--- Data for review ---

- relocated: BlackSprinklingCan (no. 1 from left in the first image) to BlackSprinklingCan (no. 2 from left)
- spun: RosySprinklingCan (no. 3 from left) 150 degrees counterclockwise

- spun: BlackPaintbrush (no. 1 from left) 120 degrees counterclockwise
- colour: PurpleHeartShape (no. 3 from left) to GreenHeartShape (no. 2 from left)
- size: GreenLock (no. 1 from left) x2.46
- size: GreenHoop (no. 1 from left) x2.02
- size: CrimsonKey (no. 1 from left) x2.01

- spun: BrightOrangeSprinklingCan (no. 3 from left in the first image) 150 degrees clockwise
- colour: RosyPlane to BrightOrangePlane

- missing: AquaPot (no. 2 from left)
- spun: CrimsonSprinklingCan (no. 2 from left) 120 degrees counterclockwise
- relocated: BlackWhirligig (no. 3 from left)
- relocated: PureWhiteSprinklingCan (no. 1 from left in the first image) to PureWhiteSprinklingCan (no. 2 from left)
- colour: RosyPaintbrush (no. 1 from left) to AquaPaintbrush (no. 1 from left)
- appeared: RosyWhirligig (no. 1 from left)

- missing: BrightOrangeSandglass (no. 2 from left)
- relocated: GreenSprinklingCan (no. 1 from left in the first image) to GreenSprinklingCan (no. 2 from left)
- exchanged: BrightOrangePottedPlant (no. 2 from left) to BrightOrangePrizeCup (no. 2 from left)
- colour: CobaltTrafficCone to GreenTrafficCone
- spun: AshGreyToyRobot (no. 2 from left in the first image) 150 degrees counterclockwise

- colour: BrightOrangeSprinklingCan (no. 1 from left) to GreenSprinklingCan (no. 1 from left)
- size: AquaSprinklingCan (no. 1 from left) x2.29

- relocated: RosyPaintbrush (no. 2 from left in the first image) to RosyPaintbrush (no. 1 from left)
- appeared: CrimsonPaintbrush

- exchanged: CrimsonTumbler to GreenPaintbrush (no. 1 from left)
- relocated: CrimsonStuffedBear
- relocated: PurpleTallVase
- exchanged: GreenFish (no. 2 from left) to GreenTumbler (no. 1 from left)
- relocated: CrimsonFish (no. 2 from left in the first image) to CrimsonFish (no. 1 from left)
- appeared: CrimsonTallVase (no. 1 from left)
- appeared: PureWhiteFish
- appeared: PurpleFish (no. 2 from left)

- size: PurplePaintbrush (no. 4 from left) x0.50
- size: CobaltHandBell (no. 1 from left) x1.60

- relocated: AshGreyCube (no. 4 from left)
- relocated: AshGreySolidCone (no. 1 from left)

---

Exercise instructions -> Every record must be given again exactly as it was written.

Solution below ->
- relocated: BlackSprinklingCan (no. 1 from left in the first image) to BlackSprinklingCan (no. 2 from left)
- spun: RosySprinklingCan (no. 3 from left) 150 degrees counterclockwise

- spun: BlackPaintbrush (no. 1 from left) 120 degrees counterclockwise
- colour: PurpleHeartShape (no. 3 from left) to GreenHeartShape (no. 2 from left)
- size: GreenLock (no. 1 from left) x2.46
- size: GreenHoop (no. 1 from left) x2.02
- size: CrimsonKey (no. 1 from left) x2.01

- spun: BrightOrangeSprinklingCan (no. 3 from left in the first image) 150 degrees clockwise
- colour: RosyPlane to BrightOrangePlane

- missing: AquaPot (no. 2 from left)
- spun: CrimsonSprinklingCan (no. 2 from left) 120 degrees counterclockwise
- relocated: BlackWhirligig (no. 3 from left)
- relocated: PureWhiteSprinklingCan (no. 1 from left in the first image) to PureWhiteSprinklingCan (no. 2 from left)
- colour: RosyPaintbrush (no. 1 from left) to AquaPaintbrush (no. 1 from left)
- appeared: RosyWhirligig (no. 1 from left)

- missing: BrightOrangeSandglass (no. 2 from left)
- relocated: GreenSprinklingCan (no. 1 from left in the first image) to GreenSprinklingCan (no. 2 from left)
- exchanged: BrightOrangePottedPlant (no. 2 from left) to BrightOrangePrizeCup (no. 2 from left)
- colour: CobaltTrafficCone to GreenTrafficCone
- spun: AshGreyToyRobot (no. 2 from left in the first image) 150 degrees counterclockwise

- colour: BrightOrangeSprinklingCan (no. 1 from left) to GreenSprinklingCan (no. 1 from left)
- size: AquaSprinklingCan (no. 1 from left) x2.29

- relocated: RosyPaintbrush (no. 2 from left in the first image) to RosyPaintbrush (no. 1 from left)
- appeared: CrimsonPaintbrush

- exchanged: CrimsonTumbler to GreenPaintbrush (no. 1 from left)
- relocated: CrimsonStuffedBear
- relocated: PurpleTallVase
- exchanged: GreenFish (no. 2 from left) to GreenTumbler (no. 1 from left)
- relocated: CrimsonFish (no. 2 from left in the first image) to CrimsonFish (no. 1 from left)
- appeared: CrimsonTallVase (no. 1 from left)
- appeared: PureWhiteFish
- appeared: PurpleFish (no. 2 from left)

- size: PurplePaintbrush (no. 4 from left) x0.50
- size: CobaltHandBell (no. 1 from left) x1.60

- relocated: AshGreyCube (no. 4 from left)
- relocated: AshGreySolidCone (no. 1 from left)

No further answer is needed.